EXERCISE BRIEF.
Word for word, restate every line from the one with "SCALE1 pin SCK: GP11 -> GP7" through the end of the records below, both included, and add nothing.

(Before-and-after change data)

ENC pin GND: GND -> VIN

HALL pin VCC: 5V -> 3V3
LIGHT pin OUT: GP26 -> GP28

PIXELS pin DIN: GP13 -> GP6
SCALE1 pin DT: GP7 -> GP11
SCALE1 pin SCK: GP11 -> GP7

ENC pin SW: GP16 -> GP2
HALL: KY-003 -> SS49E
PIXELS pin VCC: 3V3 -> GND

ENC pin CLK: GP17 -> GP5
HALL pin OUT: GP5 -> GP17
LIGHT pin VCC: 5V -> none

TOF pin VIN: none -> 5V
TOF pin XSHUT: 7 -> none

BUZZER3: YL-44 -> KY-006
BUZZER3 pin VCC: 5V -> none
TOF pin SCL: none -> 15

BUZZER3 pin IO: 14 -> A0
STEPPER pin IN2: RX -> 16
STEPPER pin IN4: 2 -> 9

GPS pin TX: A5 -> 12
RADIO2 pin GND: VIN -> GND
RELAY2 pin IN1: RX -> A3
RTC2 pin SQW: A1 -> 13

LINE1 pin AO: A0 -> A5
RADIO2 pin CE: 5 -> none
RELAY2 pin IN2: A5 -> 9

SOLVED PROBLEM.
SCALE1 pin SCK: GP11 -> GP7

ENC pin SW: GP16 -> GP2
HALL: KY-003 -> SS49E
PIXELS pin VCC: 3V3 -> GND

ENC pin CLK: GP17 -> GP5
HALL pin OUT: GP5 -> GP17
LIGHT pin VCC: 5V -> none

TOF pin VIN: none -> 5V
TOF pin XSHUT: 7 -> none

BUZZER3: YL-44 -> KY-006
BUZZER3 pin VCC: 5V -> none
TOF pin SCL: none -> 15

BUZZER3 pin IO: 14 -> A0
STEPPER pin IN2: RX -> 16
STEPPER pin IN4: 2 -> 9

GPS pin TX: A5 -> 12
RADIO2 pin GND: VIN -> GND
RELAY2 pin IN1: RX -> A3
RTC2 pin SQW: A1 -> 13

LINE1 pin AO: A0 -> A5
RADIO2 pin CE: 5 -> none
RELAY2 pin IN2: A5 -> 9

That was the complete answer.